* Exercise details:
All entries need to be written out again exactly, without their pictures.

[Before and after images]
____________
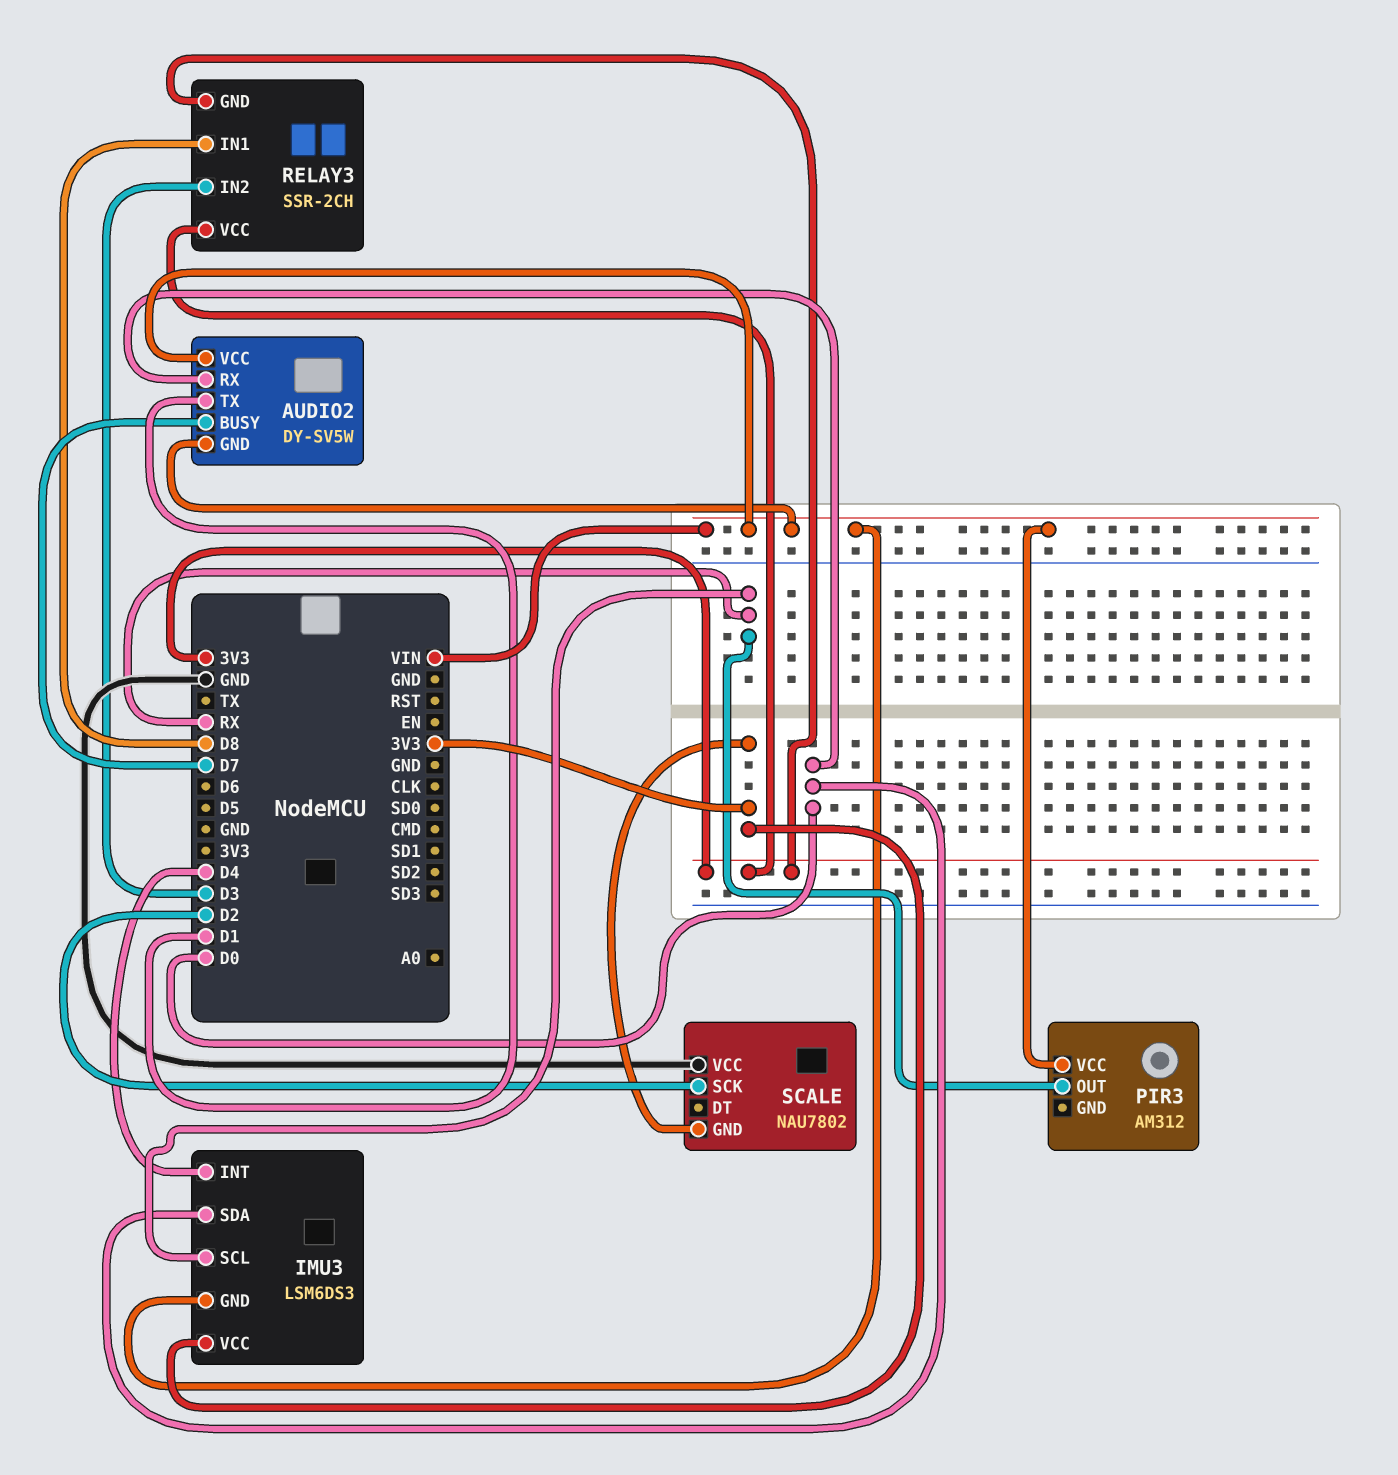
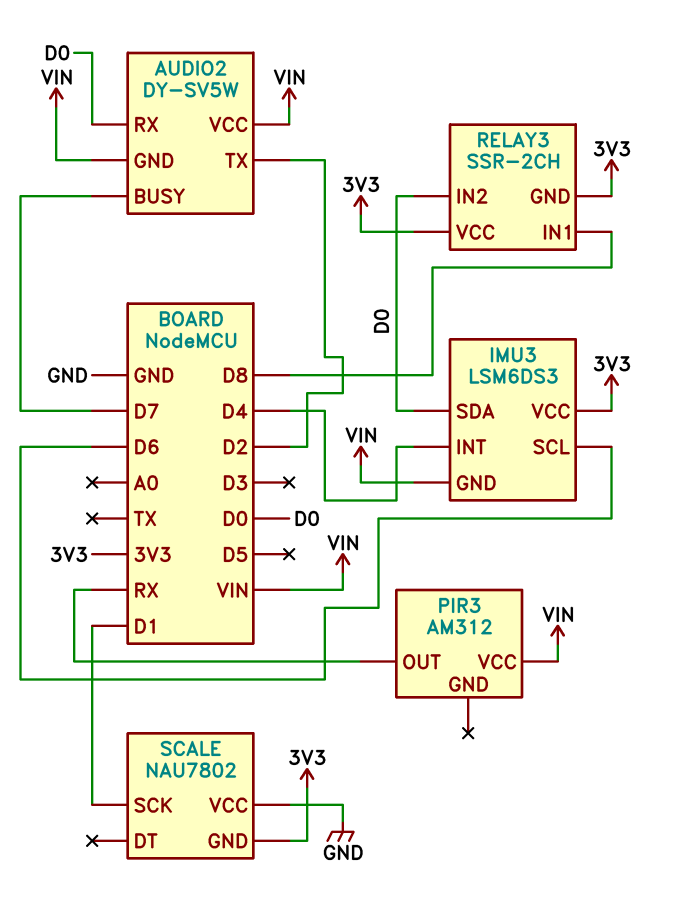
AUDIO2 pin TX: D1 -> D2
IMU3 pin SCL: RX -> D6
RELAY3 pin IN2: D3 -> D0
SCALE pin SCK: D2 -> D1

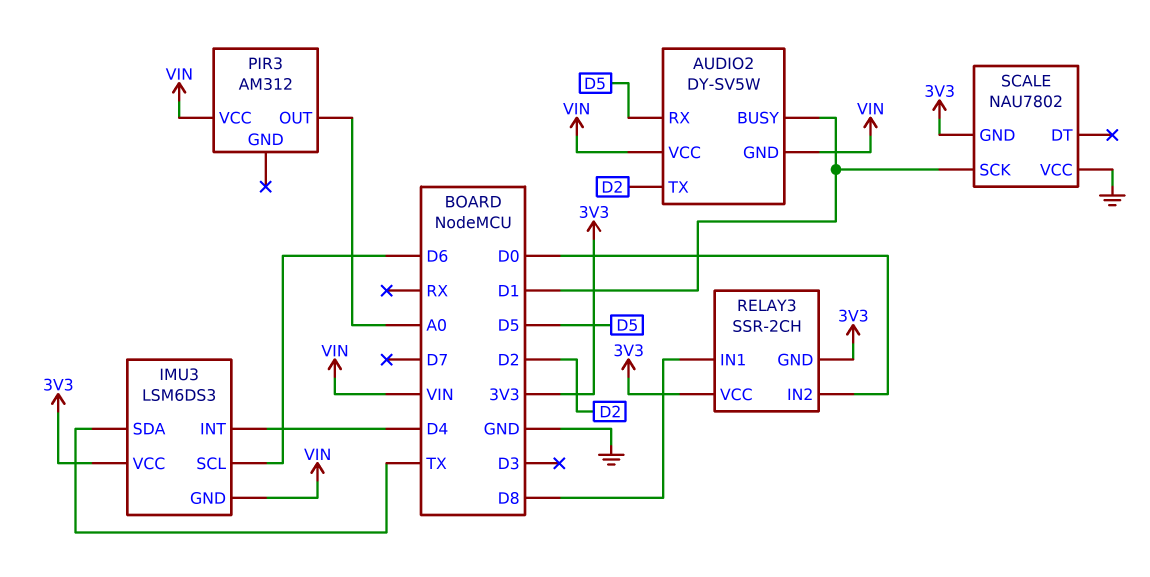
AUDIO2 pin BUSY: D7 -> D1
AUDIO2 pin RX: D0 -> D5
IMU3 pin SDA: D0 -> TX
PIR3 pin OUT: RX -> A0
____________
* Reply to the exercise:
AUDIO2 pin TX: D1 -> D2
IMU3 pin SCL: RX -> D6
RELAY3 pin IN2: D3 -> D0
SCALE pin SCK: D2 -> D1

AUDIO2 pin BUSY: D7 -> D1
AUDIO2 pin RX: D0 -> D5
IMU3 pin SDA: D0 -> TX
PIR3 pin OUT: RX -> A0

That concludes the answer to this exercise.